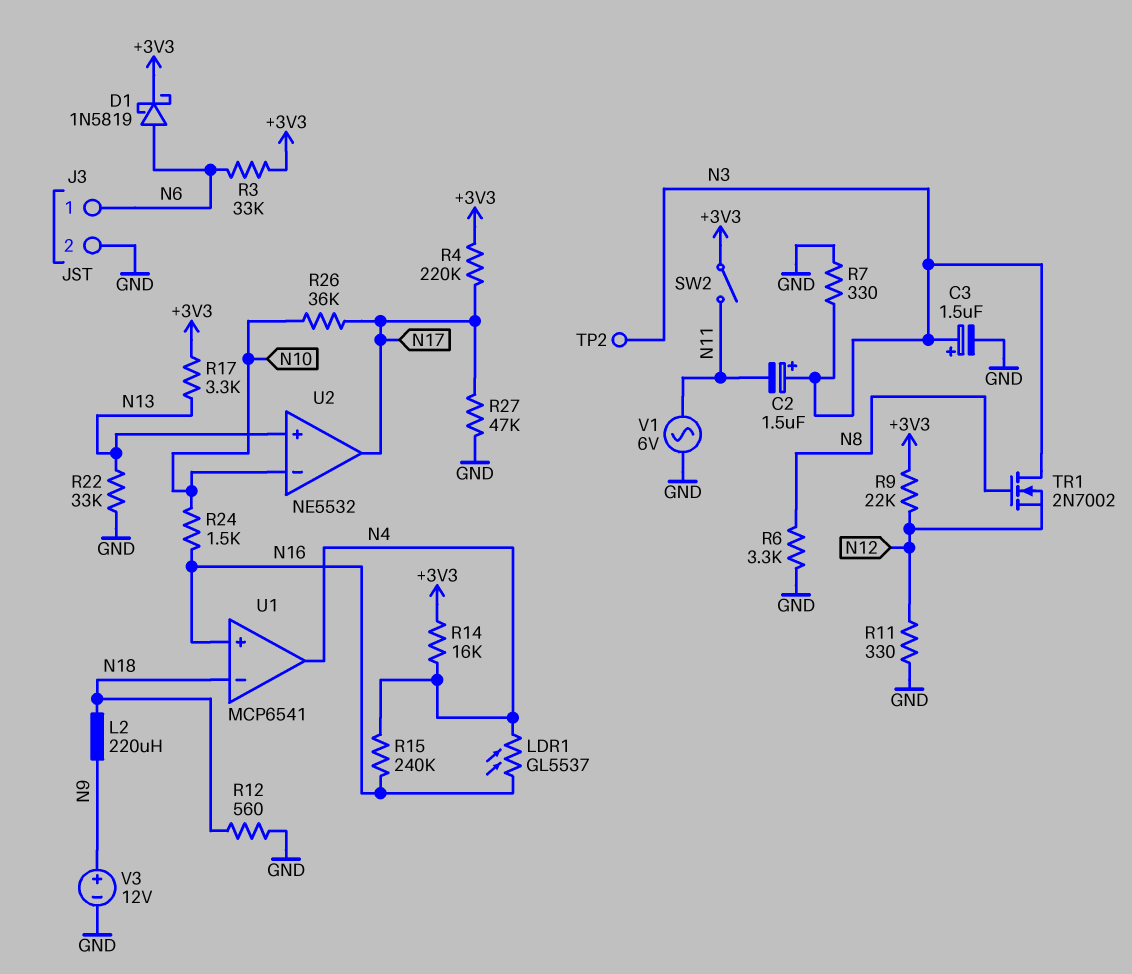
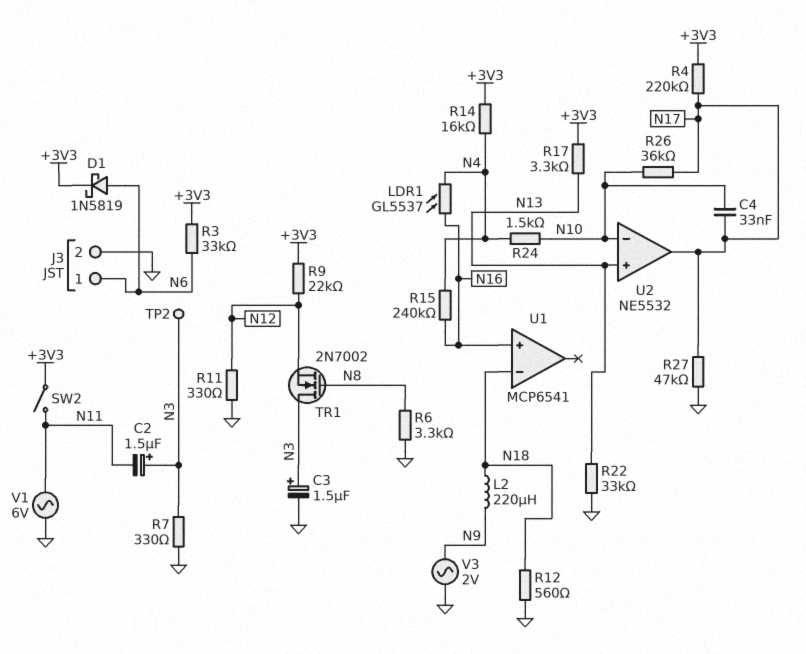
C4: none -> 33nF (N10, N17)
R24: 1.5k (N10, N16) -> 1.5k (N4, N10)
U1 pin out: N4 -> none
V3: 12V (plus N9, minus GND) -> AC 2V (GND, N9)

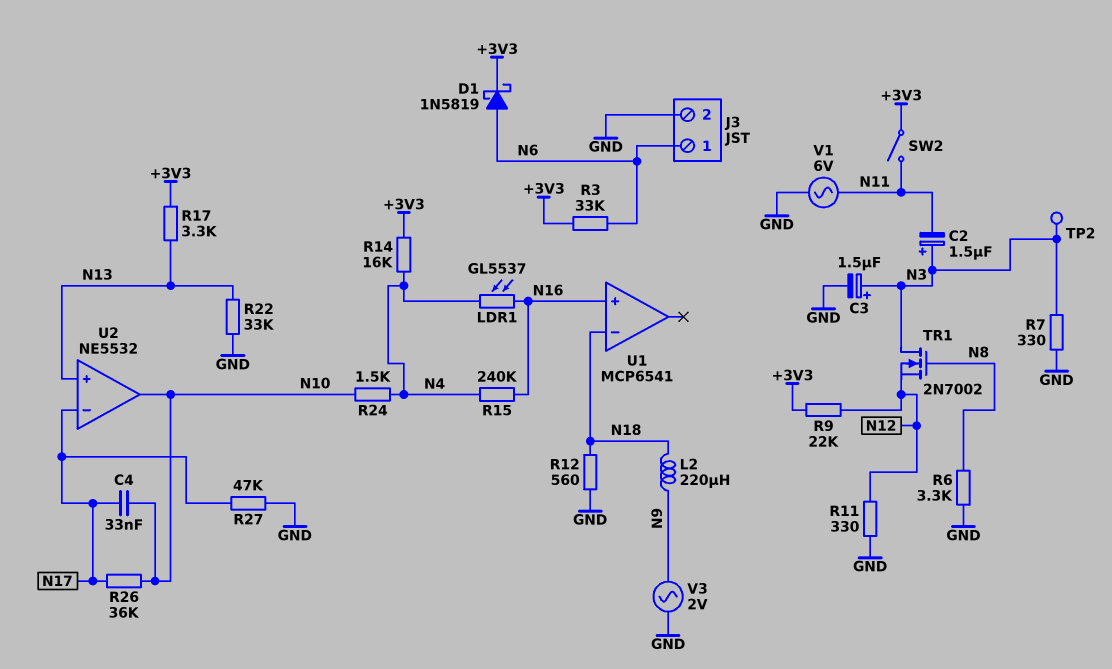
R4: 220k (+3V3, N17) -> none
U2 pin in-: N10 -> N17
U2 pin out: N17 -> N10

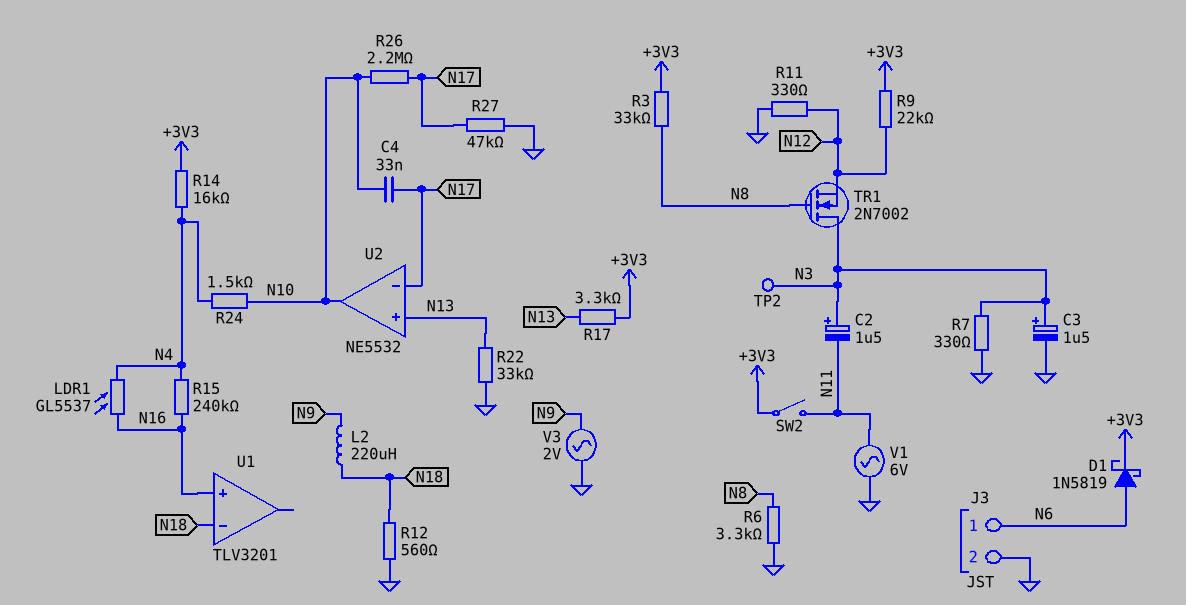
R3: 33k (+3V3, N6) -> 33k (+3V3, N8)
R26: 36k (N10, N17) -> 2.2M (N10, N17)
U1: MCP6541 -> TLV3201

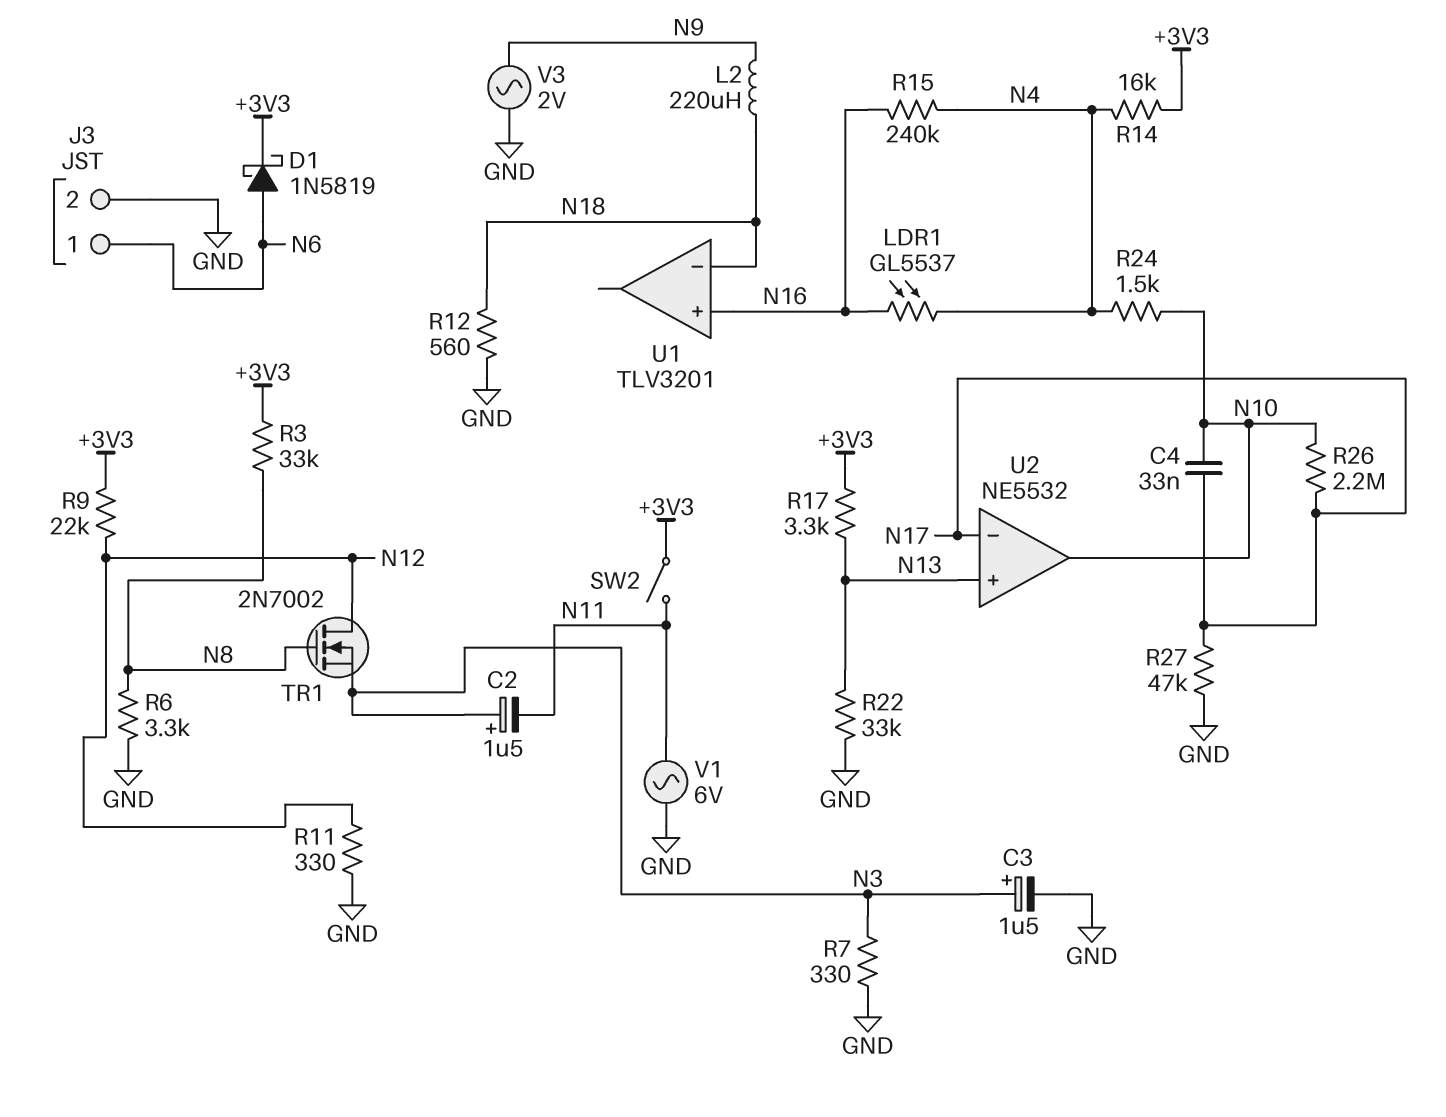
TP2: test point (N3) -> none
TR1: NMOS 2N7002 (G N8, D N3, S N12) -> NMOS 2N7002 (G N8, D N12, S N3)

• • • • • • •

== Work instruction ==
Where a line above contains the word "none", copy that line.

== Result for this task ==
C4: none -> 33nF (N10, N17)
U1 pin out: N4 -> none
R4: 220k (+3V3, N17) -> none
TP2: test point (N3) -> none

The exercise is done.